- _Required action_
Lines from the one with "J1 pin 2: SIG6 -> GND" through the end of the listing below are to be retyped exactly.

- _Supplied records_
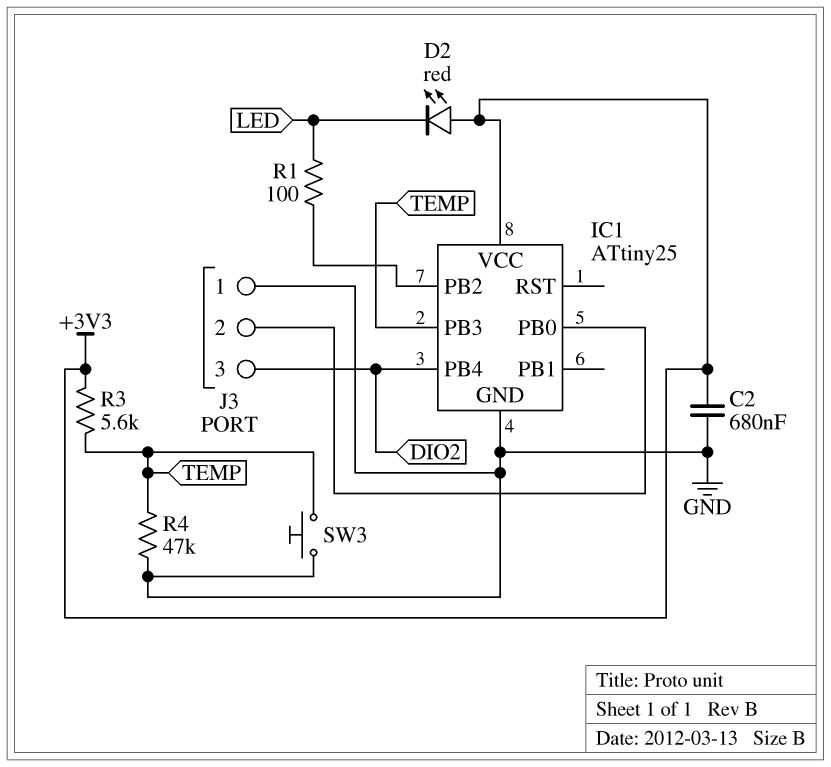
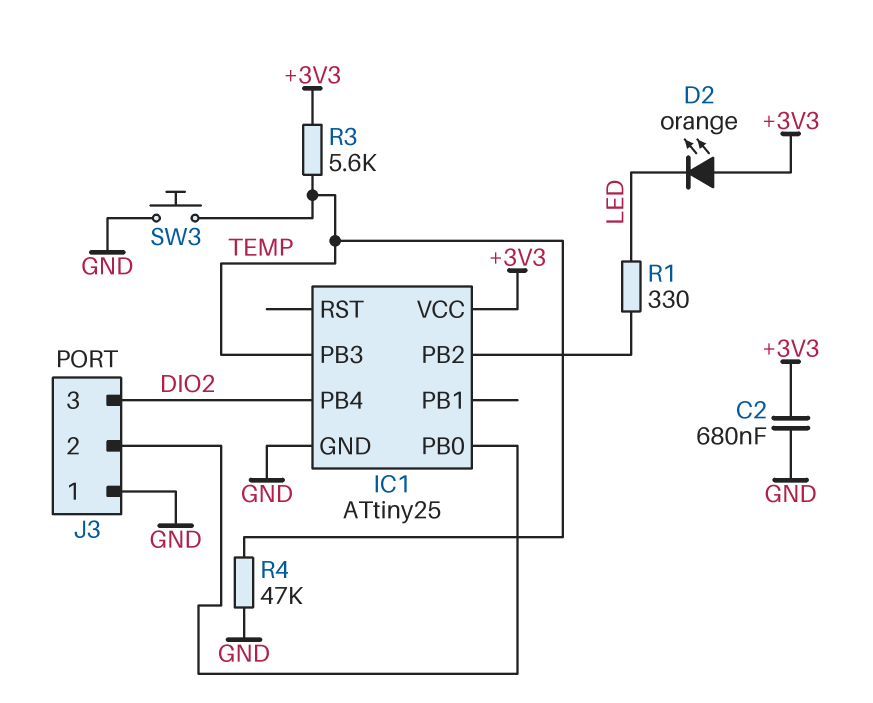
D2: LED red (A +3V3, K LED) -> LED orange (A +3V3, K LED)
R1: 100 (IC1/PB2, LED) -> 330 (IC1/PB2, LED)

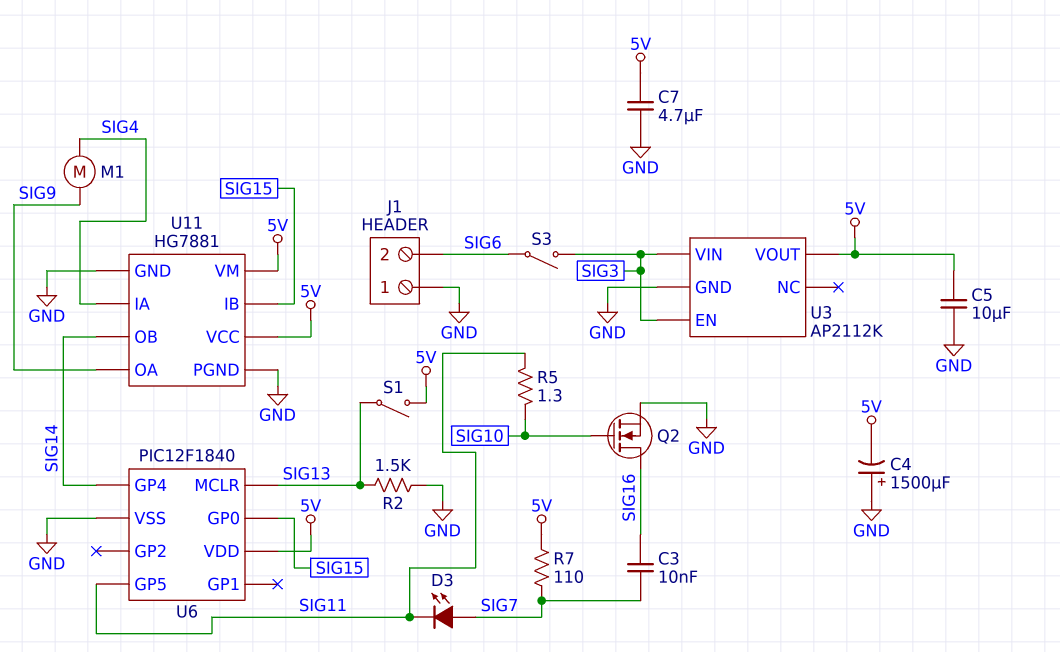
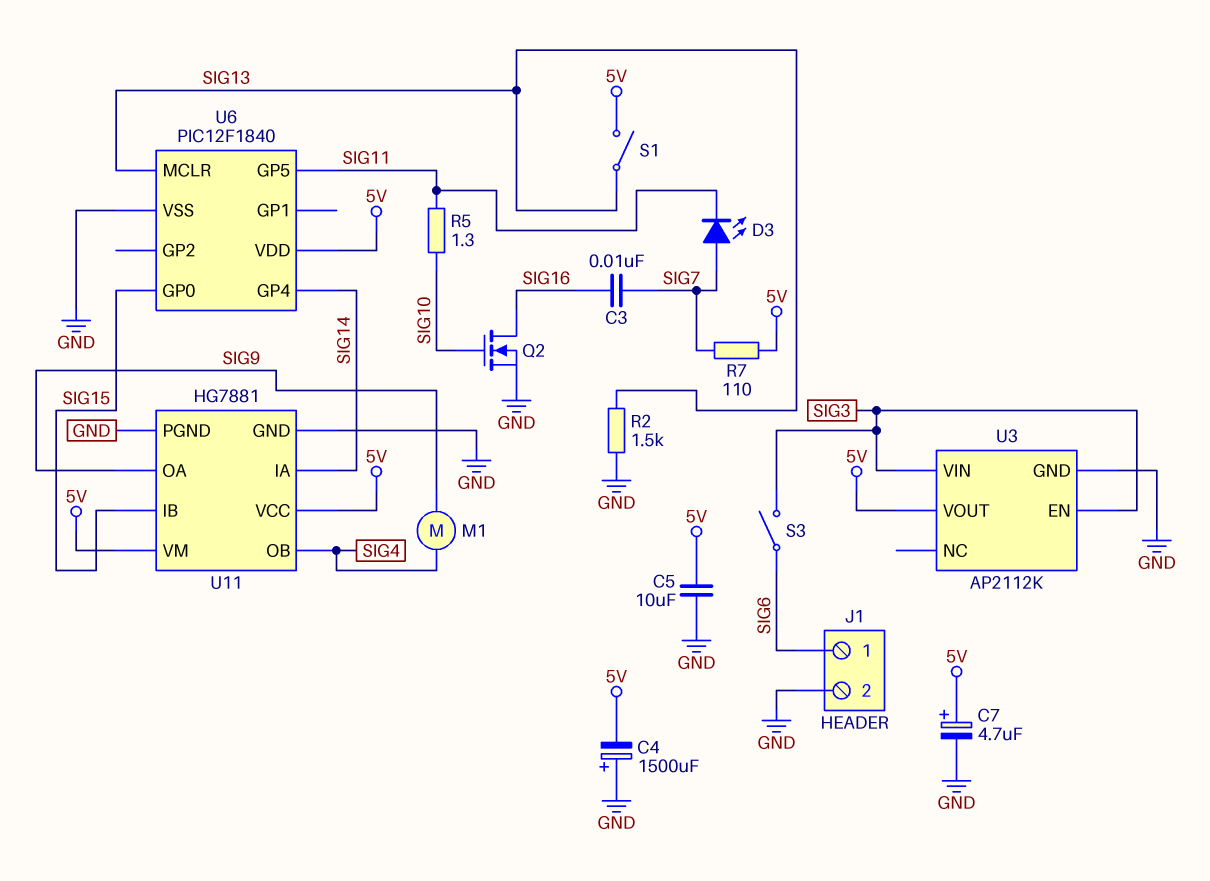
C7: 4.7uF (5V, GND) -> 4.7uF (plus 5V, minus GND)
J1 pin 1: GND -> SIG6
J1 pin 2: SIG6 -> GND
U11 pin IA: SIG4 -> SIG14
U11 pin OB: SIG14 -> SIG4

- _Response to this exercise_
J1 pin 2: SIG6 -> GND
U11 pin IA: SIG4 -> SIG14
U11 pin OB: SIG14 -> SIG4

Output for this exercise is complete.